--- WHAT YOU WILL DO ---
Would you please copy each line of the data in which the string "round" occurs?

--- DATA RECORDS ---
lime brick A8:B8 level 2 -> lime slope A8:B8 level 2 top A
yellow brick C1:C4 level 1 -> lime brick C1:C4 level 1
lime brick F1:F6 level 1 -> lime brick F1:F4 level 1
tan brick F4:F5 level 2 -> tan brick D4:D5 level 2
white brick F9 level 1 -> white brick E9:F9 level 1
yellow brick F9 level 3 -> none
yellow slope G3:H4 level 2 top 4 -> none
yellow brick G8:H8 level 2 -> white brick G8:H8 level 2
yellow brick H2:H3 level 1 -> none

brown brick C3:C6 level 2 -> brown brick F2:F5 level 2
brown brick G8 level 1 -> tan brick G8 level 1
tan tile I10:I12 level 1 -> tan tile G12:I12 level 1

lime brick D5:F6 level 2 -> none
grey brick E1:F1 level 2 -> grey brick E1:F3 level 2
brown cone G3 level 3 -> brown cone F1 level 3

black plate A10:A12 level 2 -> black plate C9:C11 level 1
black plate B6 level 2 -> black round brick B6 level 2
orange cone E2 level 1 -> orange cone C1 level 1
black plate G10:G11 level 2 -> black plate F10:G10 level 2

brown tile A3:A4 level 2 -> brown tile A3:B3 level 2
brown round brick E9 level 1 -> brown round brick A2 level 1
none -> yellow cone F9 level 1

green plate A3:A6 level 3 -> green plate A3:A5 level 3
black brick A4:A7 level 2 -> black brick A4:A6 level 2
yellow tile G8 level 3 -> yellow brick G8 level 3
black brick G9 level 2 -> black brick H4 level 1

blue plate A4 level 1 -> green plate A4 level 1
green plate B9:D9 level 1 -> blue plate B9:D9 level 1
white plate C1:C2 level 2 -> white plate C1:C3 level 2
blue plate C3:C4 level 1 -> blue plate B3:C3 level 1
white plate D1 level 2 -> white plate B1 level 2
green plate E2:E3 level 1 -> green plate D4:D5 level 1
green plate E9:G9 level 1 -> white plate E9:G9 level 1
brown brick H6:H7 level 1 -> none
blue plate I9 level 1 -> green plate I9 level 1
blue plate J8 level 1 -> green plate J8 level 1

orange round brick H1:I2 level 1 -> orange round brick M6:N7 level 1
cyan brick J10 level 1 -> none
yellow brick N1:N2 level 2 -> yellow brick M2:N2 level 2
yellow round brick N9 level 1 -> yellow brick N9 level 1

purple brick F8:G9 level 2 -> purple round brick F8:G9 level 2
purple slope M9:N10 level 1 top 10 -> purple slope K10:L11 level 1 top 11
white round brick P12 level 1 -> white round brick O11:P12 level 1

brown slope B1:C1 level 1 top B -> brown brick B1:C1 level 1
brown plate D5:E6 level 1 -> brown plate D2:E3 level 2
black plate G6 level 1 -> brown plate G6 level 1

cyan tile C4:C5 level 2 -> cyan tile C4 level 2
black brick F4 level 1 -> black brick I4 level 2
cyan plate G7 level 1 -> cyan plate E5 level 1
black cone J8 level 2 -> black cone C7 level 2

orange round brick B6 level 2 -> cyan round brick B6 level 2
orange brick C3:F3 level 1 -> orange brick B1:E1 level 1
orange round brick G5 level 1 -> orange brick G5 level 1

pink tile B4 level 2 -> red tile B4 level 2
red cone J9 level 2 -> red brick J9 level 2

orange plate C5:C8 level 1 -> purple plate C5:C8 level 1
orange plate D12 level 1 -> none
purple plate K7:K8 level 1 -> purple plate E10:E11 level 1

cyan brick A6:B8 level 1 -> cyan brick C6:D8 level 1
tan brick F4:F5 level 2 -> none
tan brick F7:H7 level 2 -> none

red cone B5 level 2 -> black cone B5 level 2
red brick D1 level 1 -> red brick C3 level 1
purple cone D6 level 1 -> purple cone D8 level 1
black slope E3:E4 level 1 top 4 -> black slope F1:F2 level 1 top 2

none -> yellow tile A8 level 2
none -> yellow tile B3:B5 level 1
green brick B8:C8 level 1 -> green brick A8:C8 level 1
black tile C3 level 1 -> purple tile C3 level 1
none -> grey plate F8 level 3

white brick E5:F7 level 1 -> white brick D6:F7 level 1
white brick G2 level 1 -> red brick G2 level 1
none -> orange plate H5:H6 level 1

--- REPLY ---
black plate B6 level 2 -> black round brick B6 level 2
brown round brick E9 level 1 -> brown round brick A2 level 1
orange round brick H1:I2 level 1 -> orange round brick M6:N7 level 1
yellow round brick N9 level 1 -> yellow brick N9 level 1
purple brick F8:G9 level 2 -> purple round brick F8:G9 level 2
white round brick P12 level 1 -> white round brick O11:P12 level 1
orange round brick B6 level 2 -> cyan round brick B6 level 2
orange round brick G5 level 1 -> orange brick G5 level 1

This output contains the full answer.